» **Exercise requirements**
Set the records down again. Match every line exactly.

» **Data listing**
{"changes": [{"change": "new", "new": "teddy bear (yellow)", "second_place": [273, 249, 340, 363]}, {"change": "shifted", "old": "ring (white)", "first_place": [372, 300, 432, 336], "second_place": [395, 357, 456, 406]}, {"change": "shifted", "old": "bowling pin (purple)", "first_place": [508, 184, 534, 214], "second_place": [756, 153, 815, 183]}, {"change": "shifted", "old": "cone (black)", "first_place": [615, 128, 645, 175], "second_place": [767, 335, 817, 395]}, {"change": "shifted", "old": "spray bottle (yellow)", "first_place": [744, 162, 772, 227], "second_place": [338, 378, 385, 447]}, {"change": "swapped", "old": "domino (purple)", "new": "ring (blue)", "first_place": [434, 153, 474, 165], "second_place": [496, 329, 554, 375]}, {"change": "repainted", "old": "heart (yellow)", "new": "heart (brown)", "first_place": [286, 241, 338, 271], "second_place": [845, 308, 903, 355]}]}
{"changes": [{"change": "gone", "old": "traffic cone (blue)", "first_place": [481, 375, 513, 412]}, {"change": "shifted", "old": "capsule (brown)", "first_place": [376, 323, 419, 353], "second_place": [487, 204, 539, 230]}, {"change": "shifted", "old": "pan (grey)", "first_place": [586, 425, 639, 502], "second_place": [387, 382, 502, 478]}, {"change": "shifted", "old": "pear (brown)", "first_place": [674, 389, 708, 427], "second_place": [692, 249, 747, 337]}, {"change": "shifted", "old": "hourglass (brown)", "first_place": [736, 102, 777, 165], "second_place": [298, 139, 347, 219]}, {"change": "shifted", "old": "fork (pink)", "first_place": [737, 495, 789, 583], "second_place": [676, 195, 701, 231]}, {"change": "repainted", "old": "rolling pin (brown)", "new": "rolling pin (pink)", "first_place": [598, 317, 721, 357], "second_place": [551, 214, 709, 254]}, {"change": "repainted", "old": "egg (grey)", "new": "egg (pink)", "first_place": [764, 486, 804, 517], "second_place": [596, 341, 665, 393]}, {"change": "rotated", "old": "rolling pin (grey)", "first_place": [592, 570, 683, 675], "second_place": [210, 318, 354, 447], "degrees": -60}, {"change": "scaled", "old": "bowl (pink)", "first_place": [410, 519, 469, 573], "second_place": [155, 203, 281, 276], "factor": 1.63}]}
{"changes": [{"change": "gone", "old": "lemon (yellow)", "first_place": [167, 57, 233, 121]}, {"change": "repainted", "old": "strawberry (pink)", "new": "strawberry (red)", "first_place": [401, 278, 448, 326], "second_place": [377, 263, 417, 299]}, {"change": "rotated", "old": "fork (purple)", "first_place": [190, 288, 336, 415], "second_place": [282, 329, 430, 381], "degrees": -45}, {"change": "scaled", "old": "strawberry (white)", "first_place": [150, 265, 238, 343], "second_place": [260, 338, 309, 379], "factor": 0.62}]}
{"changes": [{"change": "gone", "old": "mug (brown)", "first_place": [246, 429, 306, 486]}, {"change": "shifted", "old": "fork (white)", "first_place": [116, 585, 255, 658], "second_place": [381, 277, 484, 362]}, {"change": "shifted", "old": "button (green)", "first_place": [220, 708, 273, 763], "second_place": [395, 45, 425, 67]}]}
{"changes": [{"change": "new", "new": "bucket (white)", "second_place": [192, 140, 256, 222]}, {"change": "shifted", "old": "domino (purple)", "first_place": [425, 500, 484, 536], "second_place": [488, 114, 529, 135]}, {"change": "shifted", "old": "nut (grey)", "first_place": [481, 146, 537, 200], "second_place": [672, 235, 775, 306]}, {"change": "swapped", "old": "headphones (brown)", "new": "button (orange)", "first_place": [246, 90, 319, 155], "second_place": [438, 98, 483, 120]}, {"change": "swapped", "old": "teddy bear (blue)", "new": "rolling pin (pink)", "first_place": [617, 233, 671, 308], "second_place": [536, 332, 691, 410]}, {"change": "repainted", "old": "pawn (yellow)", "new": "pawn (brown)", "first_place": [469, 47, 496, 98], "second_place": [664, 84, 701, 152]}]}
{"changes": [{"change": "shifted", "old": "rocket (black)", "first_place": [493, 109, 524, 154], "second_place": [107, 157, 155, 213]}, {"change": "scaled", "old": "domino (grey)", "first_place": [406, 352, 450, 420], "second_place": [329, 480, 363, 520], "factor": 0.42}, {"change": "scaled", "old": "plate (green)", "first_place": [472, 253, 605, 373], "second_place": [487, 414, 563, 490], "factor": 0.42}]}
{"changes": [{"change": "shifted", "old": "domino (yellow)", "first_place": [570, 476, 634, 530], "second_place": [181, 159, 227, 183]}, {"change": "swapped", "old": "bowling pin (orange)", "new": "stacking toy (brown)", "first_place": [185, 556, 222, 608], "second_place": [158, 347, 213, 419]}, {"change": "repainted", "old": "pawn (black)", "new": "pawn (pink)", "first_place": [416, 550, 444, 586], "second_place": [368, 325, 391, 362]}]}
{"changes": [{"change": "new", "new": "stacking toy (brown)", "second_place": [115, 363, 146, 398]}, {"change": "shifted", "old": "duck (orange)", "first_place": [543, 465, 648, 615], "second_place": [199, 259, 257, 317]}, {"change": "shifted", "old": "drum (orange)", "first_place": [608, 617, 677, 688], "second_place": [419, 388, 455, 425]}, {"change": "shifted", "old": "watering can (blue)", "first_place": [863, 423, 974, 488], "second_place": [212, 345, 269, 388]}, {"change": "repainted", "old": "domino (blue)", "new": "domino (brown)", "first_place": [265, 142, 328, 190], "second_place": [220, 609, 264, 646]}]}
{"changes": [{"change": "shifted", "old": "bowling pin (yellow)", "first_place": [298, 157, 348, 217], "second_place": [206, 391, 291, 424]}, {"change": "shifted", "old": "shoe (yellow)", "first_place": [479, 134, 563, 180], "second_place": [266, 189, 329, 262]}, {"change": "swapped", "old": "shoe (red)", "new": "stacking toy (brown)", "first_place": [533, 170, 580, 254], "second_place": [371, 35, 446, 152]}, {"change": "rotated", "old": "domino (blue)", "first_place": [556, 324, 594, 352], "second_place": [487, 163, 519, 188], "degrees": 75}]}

» **Response to the task**
{"changes": [{"change": "new", "new": "teddy bear (yellow)", "second_place": [273, 249, 340, 363]}, {"change": "shifted", "old": "ring (white)", "first_place": [372, 300, 432, 336], "second_place": [395, 357, 456, 406]}, {"change": "shifted", "old": "bowling pin (purple)", "first_place": [508, 184, 534, 214], "second_place": [756, 153, 815, 183]}, {"change": "shifted", "old": "cone (black)", "first_place": [615, 128, 645, 175], "second_place": [767, 335, 817, 395]}, {"change": "shifted", "old": "spray bottle (yellow)", "first_place": [744, 162, 772, 227], "second_place": [338, 378, 385, 447]}, {"change": "swapped", "old": "domino (purple)", "new": "ring (blue)", "first_place": [434, 153, 474, 165], "second_place": [496, 329, 554, 375]}, {"change": "repainted", "old": "heart (yellow)", "new": "heart (brown)", "first_place": [286, 241, 338, 271], "second_place": [845, 308, 903, 355]}]}
{"changes": [{"change": "gone", "old": "traffic cone (blue)", "first_place": [481, 375, 513, 412]}, {"change": "shifted", "old": "capsule (brown)", "first_place": [376, 323, 419, 353], "second_place": [487, 204, 539, 230]}, {"change": "shifted", "old": "pan (grey)", "first_place": [586, 425, 639, 502], "second_place": [387, 382, 502, 478]}, {"change": "shifted", "old": "pear (brown)", "first_place": [674, 389, 708, 427], "second_place": [692, 249, 747, 337]}, {"change": "shifted", "old": "hourglass (brown)", "first_place": [736, 102, 777, 165], "second_place": [298, 139, 347, 219]}, {"change": "shifted", "old": "fork (pink)", "first_place": [737, 495, 789, 583], "second_place": [676, 195, 701, 231]}, {"change": "repainted", "old": "rolling pin (brown)", "new": "rolling pin (pink)", "first_place": [598, 317, 721, 357], "second_place": [551, 214, 709, 254]}, {"change": "repainted", "old": "egg (grey)", "new": "egg (pink)", "first_place": [764, 486, 804, 517], "second_place": [596, 341, 665, 393]}, {"change": "rotated", "old": "rolling pin (grey)", "first_place": [592, 570, 683, 675], "second_place": [210, 318, 354, 447], "degrees": -60}, {"change": "scaled", "old": "bowl (pink)", "first_place": [410, 519, 469, 573], "second_place": [155, 203, 281, 276], "factor": 1.63}]}
{"changes": [{"change": "gone", "old": "lemon (yellow)", "first_place": [167, 57, 233, 121]}, {"change": "repainted", "old": "strawberry (pink)", "new": "strawberry (red)", "first_place": [401, 278, 448, 326], "second_place": [377, 263, 417, 299]}, {"change": "rotated", "old": "fork (purple)", "first_place": [190, 288, 336, 415], "second_place": [282, 329, 430, 381], "degrees": -45}, {"change": "scaled", "old": "strawberry (white)", "first_place": [150, 265, 238, 343], "second_place": [260, 338, 309, 379], "factor": 0.62}]}
{"changes": [{"change": "gone", "old": "mug (brown)", "first_place": [246, 429, 306, 486]}, {"change": "shifted", "old": "fork (white)", "first_place": [116, 585, 255, 658], "second_place": [381, 277, 484, 362]}, {"change": "shifted", "old": "button (green)", "first_place": [220, 708, 273, 763], "second_place": [395, 45, 425, 67]}]}
{"changes": [{"change": "new", "new": "bucket (white)", "second_place": [192, 140, 256, 222]}, {"change": "shifted", "old": "domino (purple)", "first_place": [425, 500, 484, 536], "second_place": [488, 114, 529, 135]}, {"change": "shifted", "old": "nut (grey)", "first_place": [481, 146, 537, 200], "second_place": [672, 235, 775, 306]}, {"change": "swapped", "old": "headphones (brown)", "new": "button (orange)", "first_place": [246, 90, 319, 155], "second_place": [438, 98, 483, 120]}, {"change": "swapped", "old": "teddy bear (blue)", "new": "rolling pin (pink)", "first_place": [617, 233, 671, 308], "second_place": [536, 332, 691, 410]}, {"change": "repainted", "old": "pawn (yellow)", "new": "pawn (brown)", "first_place": [469, 47, 496, 98], "second_place": [664, 84, 701, 152]}]}
{"changes": [{"change": "shifted", "old": "rocket (black)", "first_place": [493, 109, 524, 154], "second_place": [107, 157, 155, 213]}, {"change": "scaled", "old": "domino (grey)", "first_place": [406, 352, 450, 420], "second_place": [329, 480, 363, 520], "factor": 0.42}, {"change": "scaled", "old": "plate (green)", "first_place": [472, 253, 605, 373], "second_place": [487, 414, 563, 490], "factor": 0.42}]}
{"changes": [{"change": "shifted", "old": "domino (yellow)", "first_place": [570, 476, 634, 530], "second_place": [181, 159, 227, 183]}, {"change": "swapped", "old": "bowling pin (orange)", "new": "stacking toy (brown)", "first_place": [185, 556, 222, 608], "second_place": [158, 347, 213, 419]}, {"change": "repainted", "old": "pawn (black)", "new": "pawn (pink)", "first_place": [416, 550, 444, 586], "second_place": [368, 325, 391, 362]}]}
{"changes": [{"change": "new", "new": "stacking toy (brown)", "second_place": [115, 363, 146, 398]}, {"change": "shifted", "old": "duck (orange)", "first_place": [543, 465, 648, 615], "second_place": [199, 259, 257, 317]}, {"change": "shifted", "old": "drum (orange)", "first_place": [608, 617, 677, 688], "second_place": [419, 388, 455, 425]}, {"change": "shifted", "old": "watering can (blue)", "first_place": [863, 423, 974, 488], "second_place": [212, 345, 269, 388]}, {"change": "repainted", "old": "domino (blue)", "new": "domino (brown)", "first_place": [265, 142, 328, 190], "second_place": [220, 609, 264, 646]}]}
{"changes": [{"change": "shifted", "old": "bowling pin (yellow)", "first_place": [298, 157, 348, 217], "second_place": [206, 391, 291, 424]}, {"change": "shifted", "old": "shoe (yellow)", "first_place": [479, 134, 563, 180], "second_place": [266, 189, 329, 262]}, {"change": "swapped", "old": "shoe (red)", "new": "stacking toy (brown)", "first_place": [533, 170, 580, 254], "second_place": [371, 35, 446, 152]}, {"change": "rotated", "old": "domino (blue)", "first_place": [556, 324, 594, 352], "second_place": [487, 163, 519, 188], "degrees": 75}]}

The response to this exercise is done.